=== Work to complete ===
From the material below, report every line that contains the string "kern", treating uppercase and lowercase as different.

=== Source records ===
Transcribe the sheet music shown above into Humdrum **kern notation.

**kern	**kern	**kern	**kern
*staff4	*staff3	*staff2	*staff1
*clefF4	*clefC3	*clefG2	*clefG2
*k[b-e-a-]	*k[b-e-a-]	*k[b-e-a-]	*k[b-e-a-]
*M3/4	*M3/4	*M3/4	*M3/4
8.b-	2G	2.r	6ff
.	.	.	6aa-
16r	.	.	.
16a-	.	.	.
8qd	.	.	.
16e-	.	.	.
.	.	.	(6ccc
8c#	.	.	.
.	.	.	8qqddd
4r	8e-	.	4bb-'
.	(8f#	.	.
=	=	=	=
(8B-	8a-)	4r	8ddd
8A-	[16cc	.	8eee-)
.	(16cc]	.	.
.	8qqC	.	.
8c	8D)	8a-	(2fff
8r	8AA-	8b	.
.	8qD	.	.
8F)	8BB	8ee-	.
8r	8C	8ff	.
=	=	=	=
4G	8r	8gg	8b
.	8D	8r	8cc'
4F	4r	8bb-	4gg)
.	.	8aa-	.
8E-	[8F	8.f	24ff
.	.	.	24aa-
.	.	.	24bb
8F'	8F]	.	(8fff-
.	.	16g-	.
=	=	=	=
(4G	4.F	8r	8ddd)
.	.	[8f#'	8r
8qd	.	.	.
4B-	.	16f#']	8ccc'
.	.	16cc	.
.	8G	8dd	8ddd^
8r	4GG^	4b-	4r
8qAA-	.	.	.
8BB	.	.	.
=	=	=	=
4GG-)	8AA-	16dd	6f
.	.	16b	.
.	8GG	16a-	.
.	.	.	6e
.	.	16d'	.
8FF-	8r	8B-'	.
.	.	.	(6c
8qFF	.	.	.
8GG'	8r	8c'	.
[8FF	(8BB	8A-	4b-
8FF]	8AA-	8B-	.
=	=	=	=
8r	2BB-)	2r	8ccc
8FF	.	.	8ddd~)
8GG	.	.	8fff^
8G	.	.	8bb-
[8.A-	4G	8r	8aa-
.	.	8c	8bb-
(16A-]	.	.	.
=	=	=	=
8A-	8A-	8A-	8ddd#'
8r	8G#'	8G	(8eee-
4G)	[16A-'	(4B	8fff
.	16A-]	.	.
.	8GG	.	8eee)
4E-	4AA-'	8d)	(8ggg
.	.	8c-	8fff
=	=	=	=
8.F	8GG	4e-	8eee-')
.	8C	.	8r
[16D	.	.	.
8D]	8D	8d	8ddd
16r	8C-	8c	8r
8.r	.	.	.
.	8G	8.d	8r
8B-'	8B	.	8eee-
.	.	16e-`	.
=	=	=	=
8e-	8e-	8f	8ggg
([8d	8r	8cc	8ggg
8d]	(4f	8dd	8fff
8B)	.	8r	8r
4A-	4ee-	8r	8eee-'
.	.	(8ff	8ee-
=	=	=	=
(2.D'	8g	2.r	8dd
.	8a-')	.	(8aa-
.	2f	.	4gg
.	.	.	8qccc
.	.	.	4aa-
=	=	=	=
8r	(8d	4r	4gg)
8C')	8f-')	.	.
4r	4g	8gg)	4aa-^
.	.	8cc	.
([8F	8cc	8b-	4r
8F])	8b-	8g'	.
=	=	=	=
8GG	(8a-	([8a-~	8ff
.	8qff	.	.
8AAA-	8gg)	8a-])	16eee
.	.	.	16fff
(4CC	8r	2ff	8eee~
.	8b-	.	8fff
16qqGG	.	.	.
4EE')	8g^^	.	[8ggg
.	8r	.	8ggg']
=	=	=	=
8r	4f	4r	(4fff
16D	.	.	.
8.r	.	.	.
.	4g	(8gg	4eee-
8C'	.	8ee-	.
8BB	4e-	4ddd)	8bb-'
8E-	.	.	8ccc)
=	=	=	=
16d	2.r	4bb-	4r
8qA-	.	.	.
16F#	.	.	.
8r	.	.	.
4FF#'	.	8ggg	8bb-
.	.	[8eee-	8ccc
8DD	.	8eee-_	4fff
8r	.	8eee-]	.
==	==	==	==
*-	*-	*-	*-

=== Result below ===
Transcribe the sheet music shown above into Humdrum **kern notation.
**kern	**kern	**kern	**kern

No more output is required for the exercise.